INSTRUCTIONS TO FOLLOW
Write out all of the records exactly once more and skip the images.

INFORMATION
---

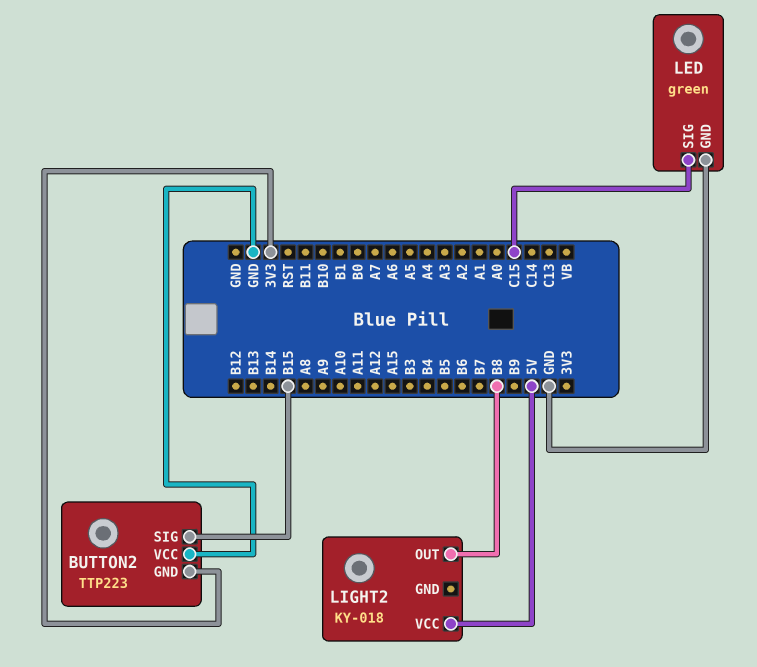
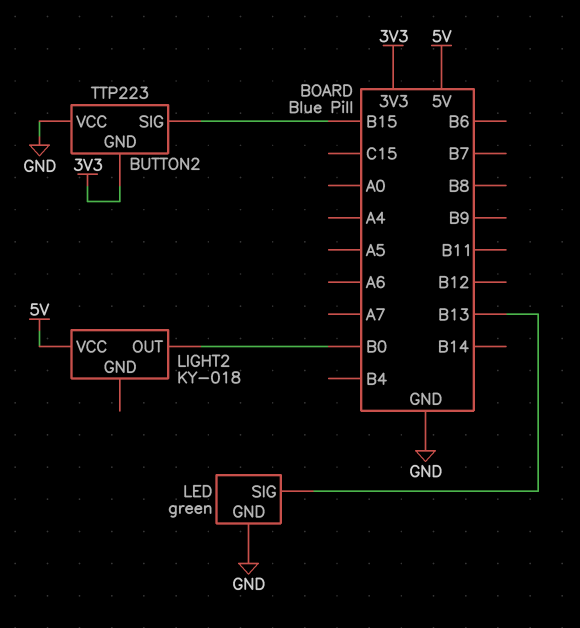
LED pin SIG: C15 -> B13
LIGHT2 pin OUT: B8 -> B0

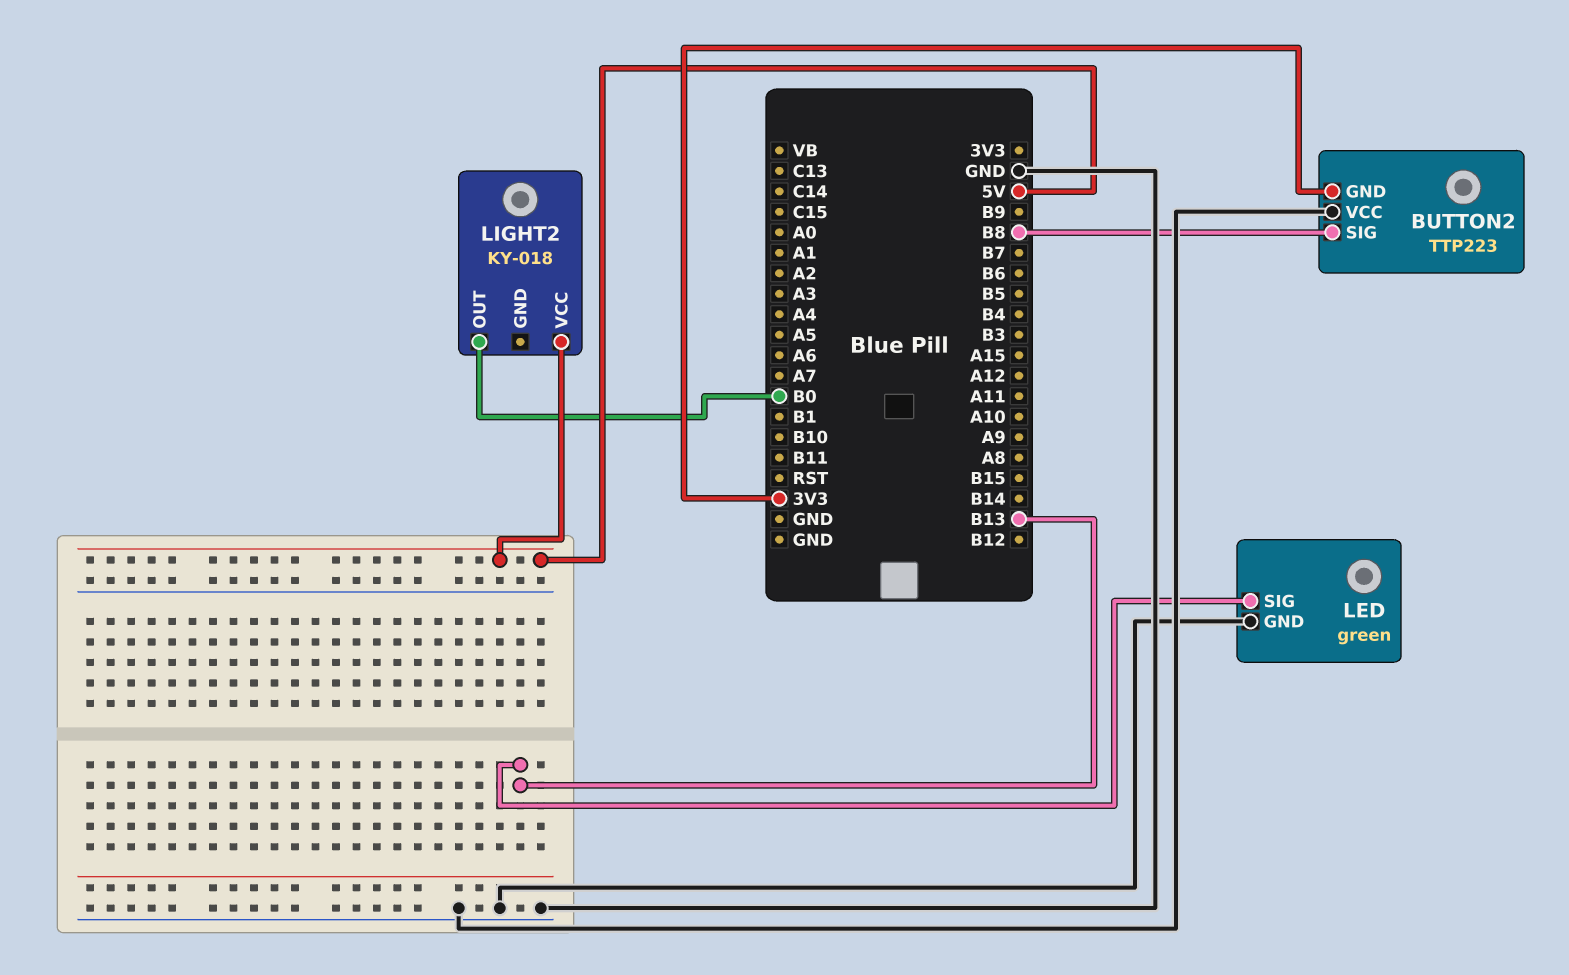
BUTTON2 pin SIG: B15 -> B8

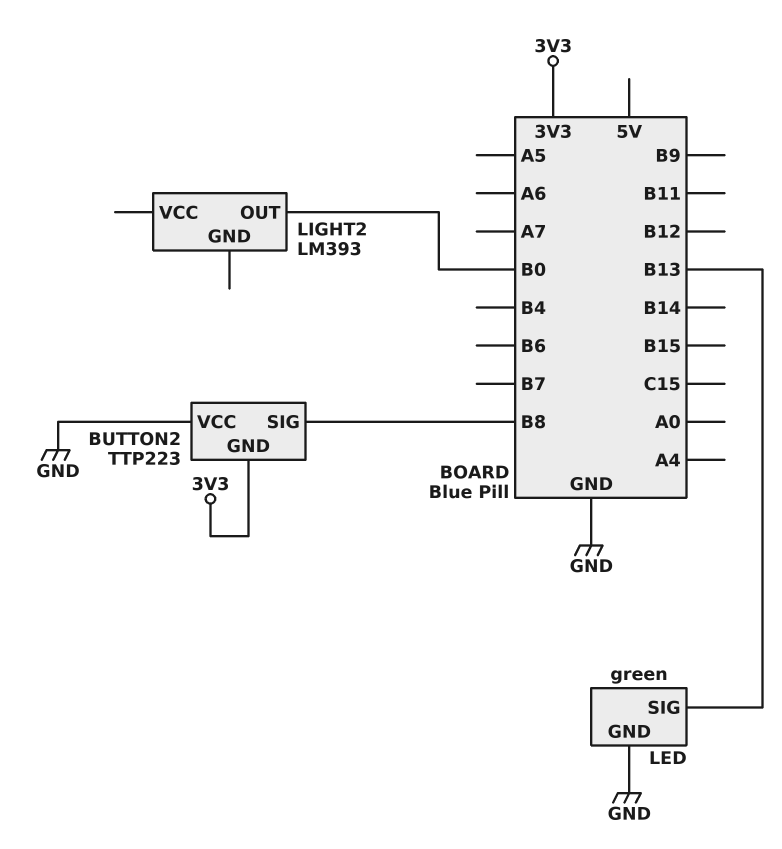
LIGHT2: KY-018 -> LM393
LIGHT2 pin VCC: 5V -> none

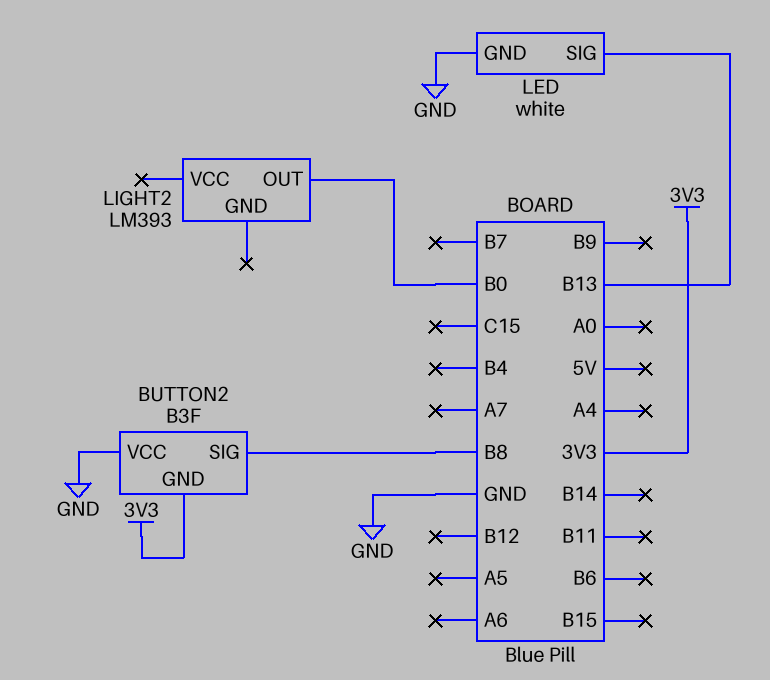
BUTTON2: TTP223 -> B3F
LED: green -> white

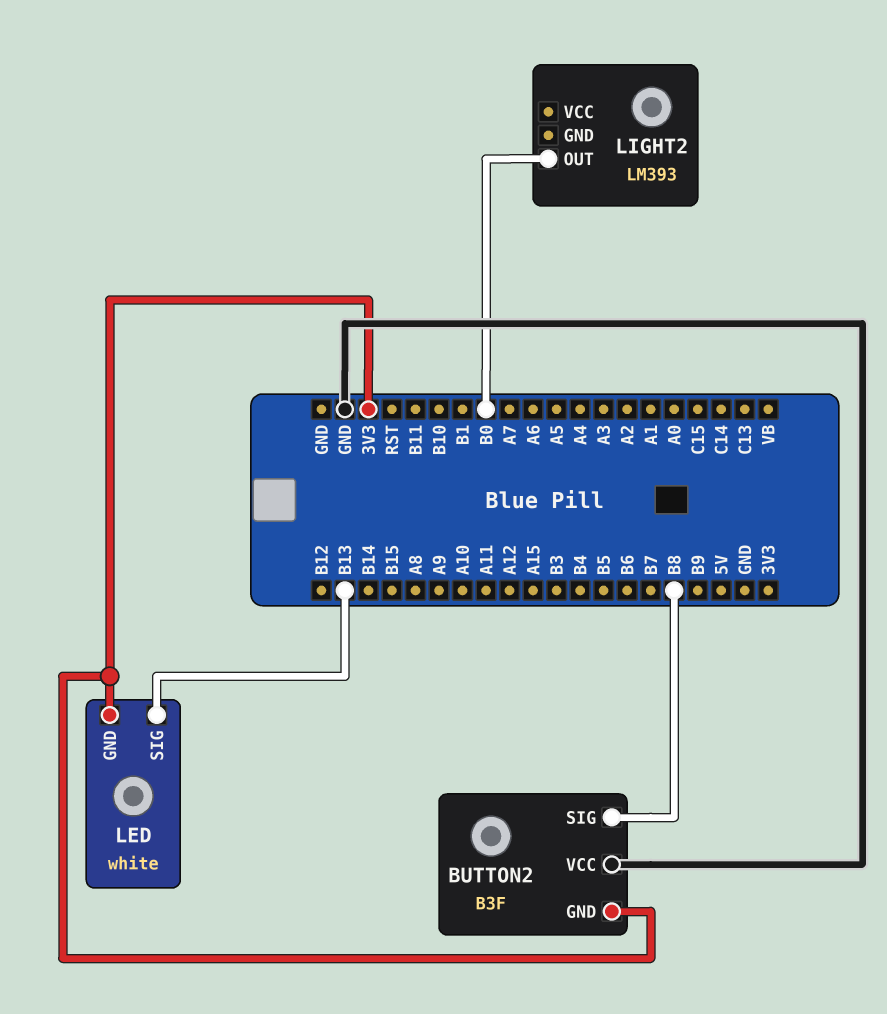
LED pin GND: GND -> 3V3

---

OUTPUT OF THE EXERCISE
LED pin SIG: C15 -> B13
LIGHT2 pin OUT: B8 -> B0

BUTTON2 pin SIG: B15 -> B8

LIGHT2: KY-018 -> LM393
LIGHT2 pin VCC: 5V -> none

BUTTON2: TTP223 -> B3F
LED: green -> white

LED pin GND: GND -> 3V3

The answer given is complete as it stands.